How to complete this task:
The answer must consist of every line in the records below that contains the string "orange".
**** Supplied data ****
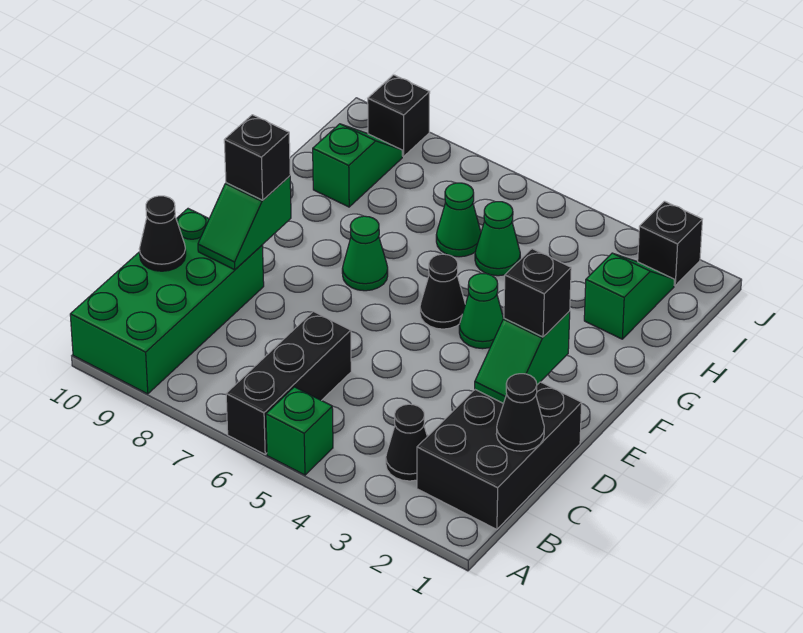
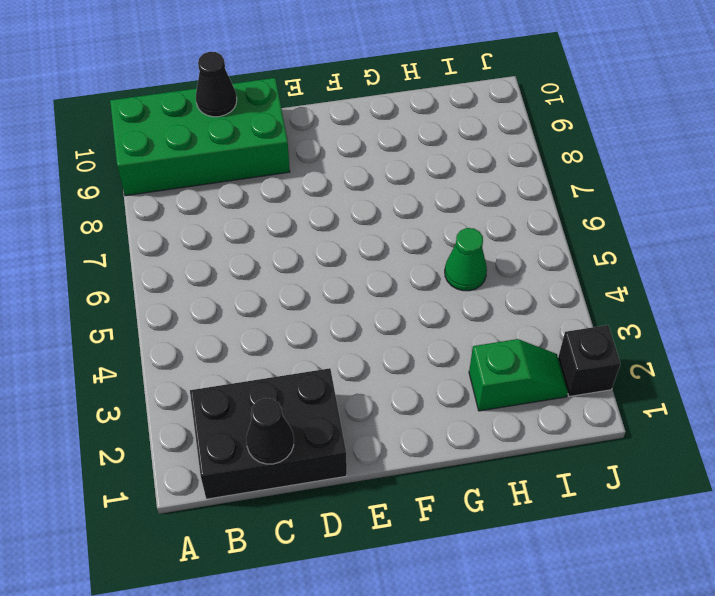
none -> green brick A5 level 1
none -> black brick A6:C6 level 1
none -> black cone B3 level 1

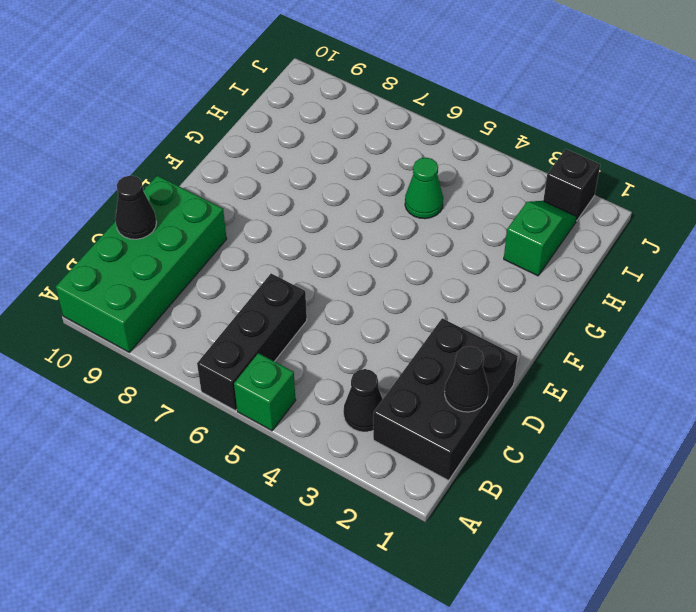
none -> green cone F4 level 1
none -> black cone F5 level 1
none -> green cone F7 level 1

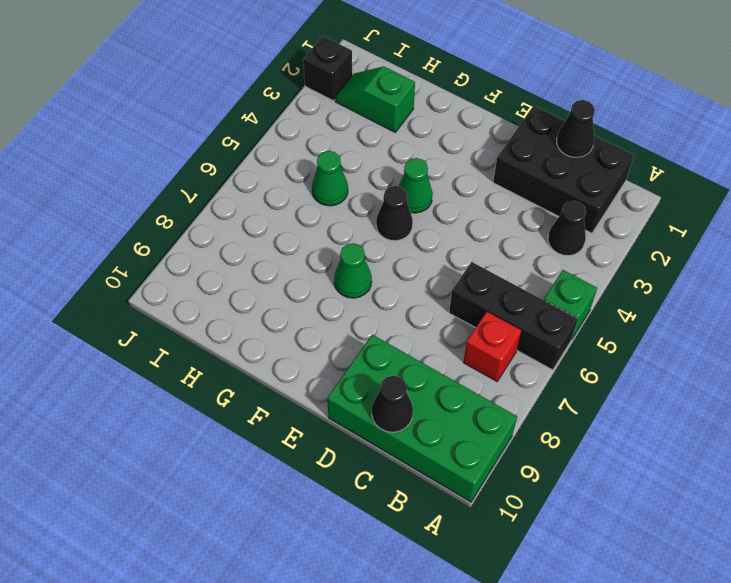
red brick B7 level 1 -> none
none -> green cone H6 level 1
none -> green slope H9:I9 level 1 top H
none -> black brick J9 level 1

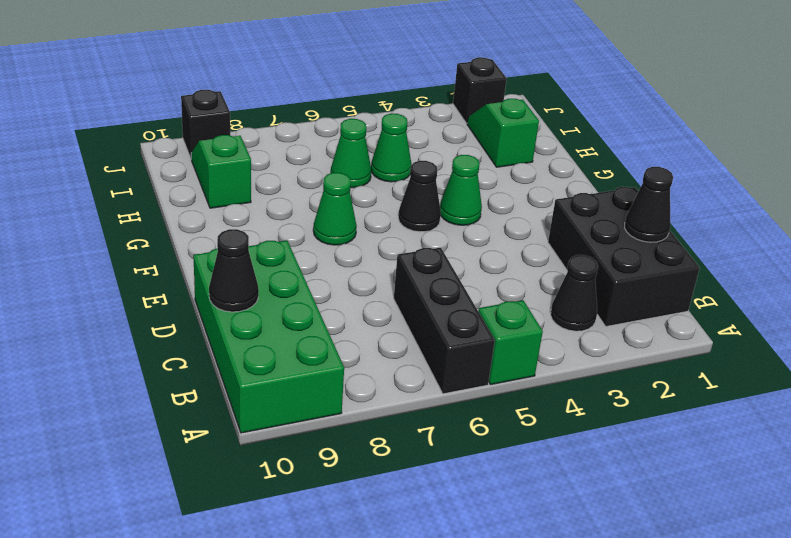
none -> green slope D2:E2 level 2 top E
none -> green slope D9:E9 level 2 top E
none -> black brick E2 level 3

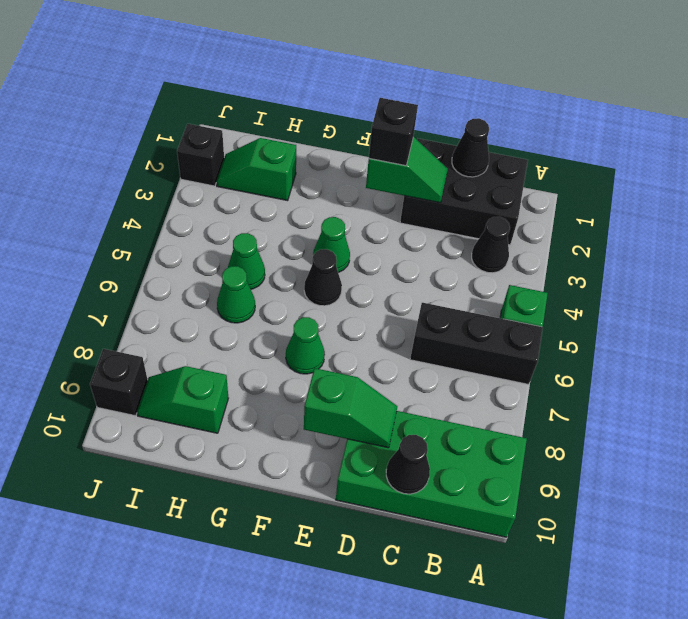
none -> black brick E9 level 3

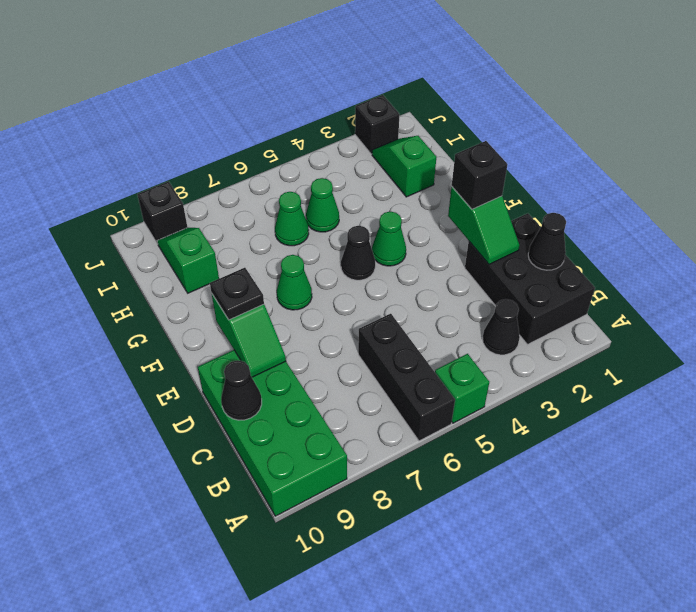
black plate E9 level 3 -> black brick E9 level 3

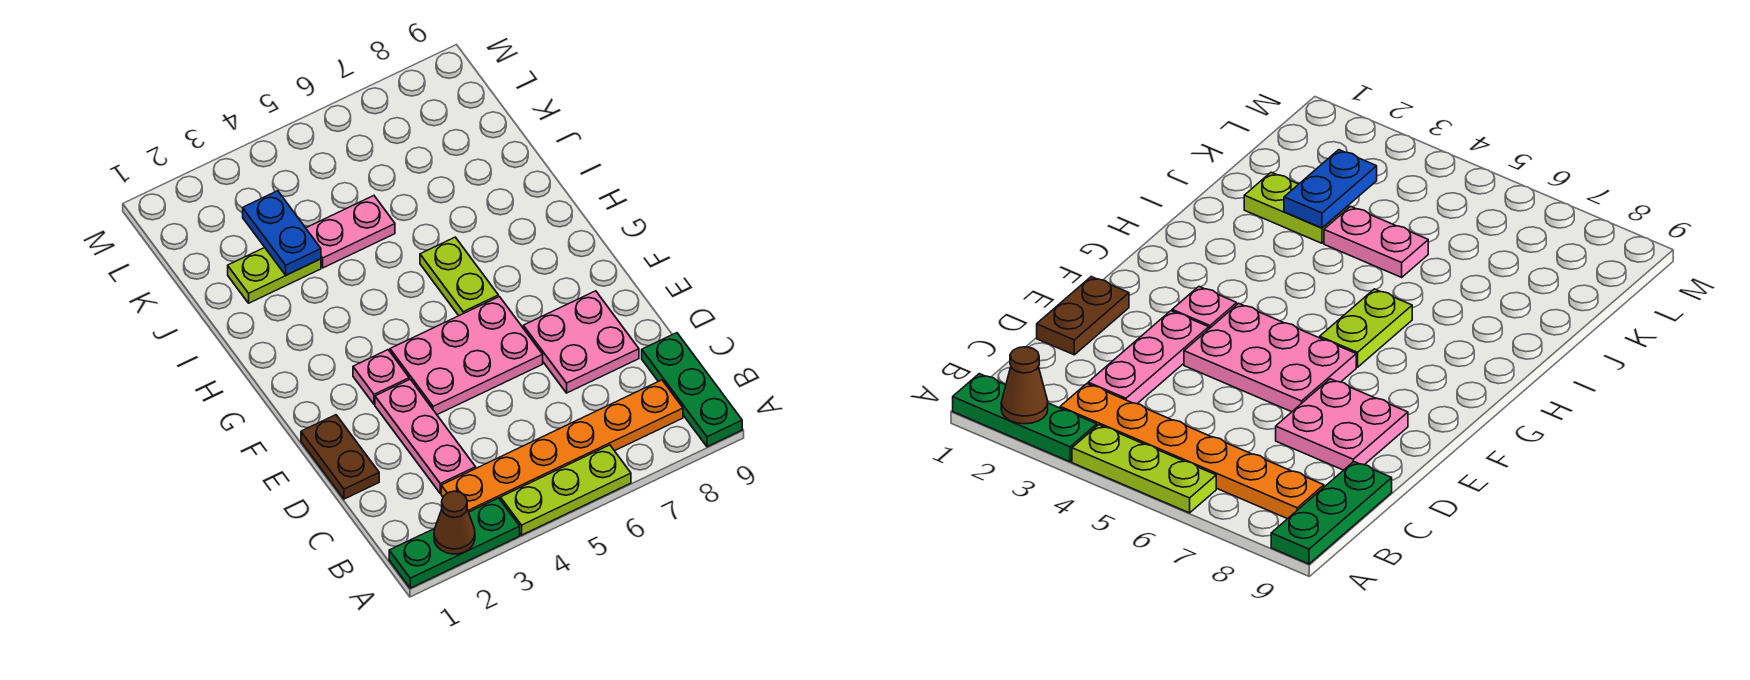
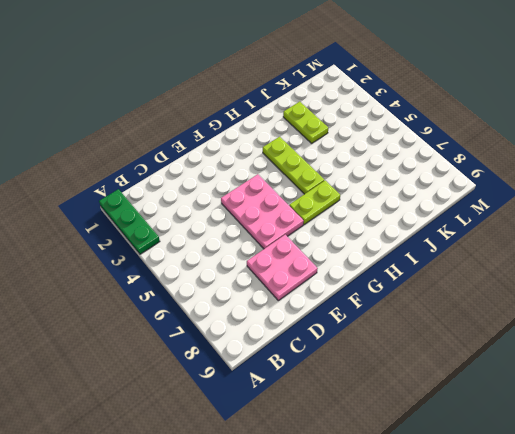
lime plate H3:H5 level 1 -> lime plate A4:A6 level 1
none -> green plate A9:C9 level 1
none -> orange plate B3:B8 level 1
none -> pink plate C3:E3 level 1

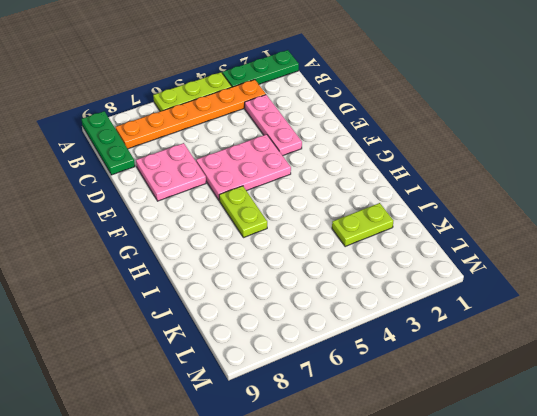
none -> brown plate D1:E1 level 1
none -> pink plate F3 level 1
none -> pink plate J4:J5 level 1

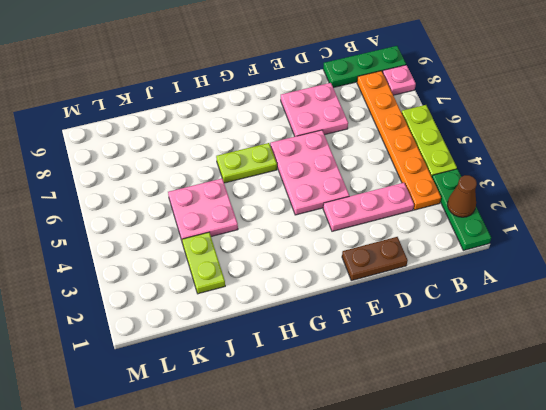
pink plate A8 level 1 -> pink plate F3 level 1
pink plate I4:J5 level 1 -> pink plate J4:J5 level 1
none -> blue plate J3:K3 level 2

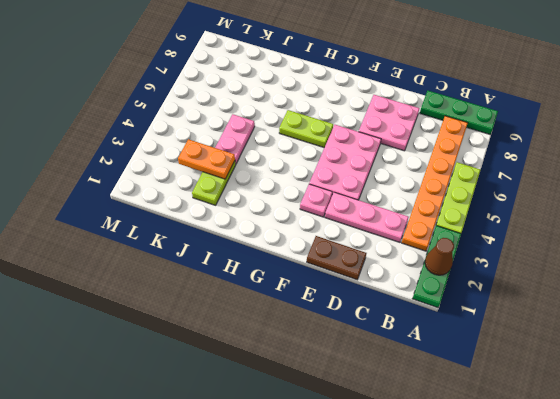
orange plate J3:K3 level 2 -> blue plate J3:K3 level 2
****
Result:
none -> orange plate B3:B8 level 1
orange plate J3:K3 level 2 -> blue plate J3:K3 level 2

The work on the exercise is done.